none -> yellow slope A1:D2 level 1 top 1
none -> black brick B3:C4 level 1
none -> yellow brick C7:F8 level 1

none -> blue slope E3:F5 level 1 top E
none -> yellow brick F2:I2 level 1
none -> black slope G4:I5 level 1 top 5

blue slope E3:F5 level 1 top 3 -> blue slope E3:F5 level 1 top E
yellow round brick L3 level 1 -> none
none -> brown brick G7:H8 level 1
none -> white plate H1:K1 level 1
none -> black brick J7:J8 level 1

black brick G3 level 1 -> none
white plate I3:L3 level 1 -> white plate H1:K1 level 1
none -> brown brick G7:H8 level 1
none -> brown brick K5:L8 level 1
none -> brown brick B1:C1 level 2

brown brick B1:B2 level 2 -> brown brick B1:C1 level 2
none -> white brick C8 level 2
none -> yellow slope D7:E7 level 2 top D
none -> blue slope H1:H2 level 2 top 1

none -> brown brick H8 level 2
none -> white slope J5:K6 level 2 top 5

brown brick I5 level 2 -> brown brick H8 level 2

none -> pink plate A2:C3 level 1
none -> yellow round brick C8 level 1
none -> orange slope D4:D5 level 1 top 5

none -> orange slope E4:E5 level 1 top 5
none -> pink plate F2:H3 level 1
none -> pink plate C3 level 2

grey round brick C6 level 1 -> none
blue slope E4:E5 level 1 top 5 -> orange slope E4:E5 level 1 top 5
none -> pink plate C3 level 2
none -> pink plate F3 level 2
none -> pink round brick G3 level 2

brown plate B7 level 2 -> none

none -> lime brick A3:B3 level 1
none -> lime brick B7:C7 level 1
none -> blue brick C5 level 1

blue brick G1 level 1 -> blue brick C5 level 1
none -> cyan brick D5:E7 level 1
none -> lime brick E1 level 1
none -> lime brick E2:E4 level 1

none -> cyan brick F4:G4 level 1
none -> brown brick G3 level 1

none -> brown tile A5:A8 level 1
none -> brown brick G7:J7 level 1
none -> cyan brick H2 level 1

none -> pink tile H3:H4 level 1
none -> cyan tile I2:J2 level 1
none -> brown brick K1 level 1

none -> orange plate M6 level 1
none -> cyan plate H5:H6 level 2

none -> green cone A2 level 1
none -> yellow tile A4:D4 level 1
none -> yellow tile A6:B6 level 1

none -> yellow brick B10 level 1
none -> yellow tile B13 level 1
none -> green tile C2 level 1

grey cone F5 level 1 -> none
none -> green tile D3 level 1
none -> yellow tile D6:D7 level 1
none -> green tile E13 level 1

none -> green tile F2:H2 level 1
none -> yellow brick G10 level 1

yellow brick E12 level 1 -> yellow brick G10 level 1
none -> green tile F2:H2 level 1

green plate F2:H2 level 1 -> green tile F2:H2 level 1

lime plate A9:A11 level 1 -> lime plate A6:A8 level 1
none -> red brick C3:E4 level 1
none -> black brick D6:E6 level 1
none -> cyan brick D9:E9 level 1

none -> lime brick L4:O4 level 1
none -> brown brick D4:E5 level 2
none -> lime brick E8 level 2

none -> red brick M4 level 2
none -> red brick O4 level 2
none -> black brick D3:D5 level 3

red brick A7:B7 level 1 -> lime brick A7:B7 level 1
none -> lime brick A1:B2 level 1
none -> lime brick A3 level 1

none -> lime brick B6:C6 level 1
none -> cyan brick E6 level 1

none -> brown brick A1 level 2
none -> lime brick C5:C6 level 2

____________

From the entries above, give again exactly the lines running from the line with "none -> black slope G4:I5 level 1 top 5" to the line with "none -> orange plate M6 level 1"; include both of those lines.

• [EXPECTED ANSWER]:
none -> black slope G4:I5 level 1 top 5

blue slope E3:F5 level 1 top 3 -> blue slope E3:F5 level 1 top E
yellow round brick L3 level 1 -> none
none -> brown brick G7:H8 level 1
none -> white plate H1:K1 level 1
none -> black brick J7:J8 level 1

black brick G3 level 1 -> none
white plate I3:L3 level 1 -> white plate H1:K1 level 1
none -> brown brick G7:H8 level 1
none -> brown brick K5:L8 level 1
none -> brown brick B1:C1 level 2

brown brick B1:B2 level 2 -> brown brick B1:C1 level 2
none -> white brick C8 level 2
none -> yellow slope D7:E7 level 2 top D
none -> blue slope H1:H2 level 2 top 1

none -> brown brick H8 level 2
none -> white slope J5:K6 level 2 top 5

brown brick I5 level 2 -> brown brick H8 level 2

none -> pink plate A2:C3 level 1
none -> yellow round brick C8 level 1
none -> orange slope D4:D5 level 1 top 5

none -> orange slope E4:E5 level 1 top 5
none -> pink plate F2:H3 level 1
none -> pink plate C3 level 2

grey round brick C6 level 1 -> none
blue slope E4:E5 level 1 top 5 -> orange slope E4:E5 level 1 top 5
none -> pink plate C3 level 2
none -> pink plate F3 level 2
none -> pink round brick G3 level 2

brown plate B7 level 2 -> none

none -> lime brick A3:B3 level 1
none -> lime brick B7:C7 level 1
none -> blue brick C5 level 1

blue brick G1 level 1 -> blue brick C5 level 1
none -> cyan brick D5:E7 level 1
none -> lime brick E1 level 1
none -> lime brick E2:E4 level 1

none -> cyan brick F4:G4 level 1
none -> brown brick G3 level 1

none -> brown tile A5:A8 level 1
none -> brown brick G7:J7 level 1
none -> cyan brick H2 level 1

none -> pink tile H3:H4 level 1
none -> cyan tile I2:J2 level 1
none -> brown brick K1 level 1

none -> orange plate M6 level 1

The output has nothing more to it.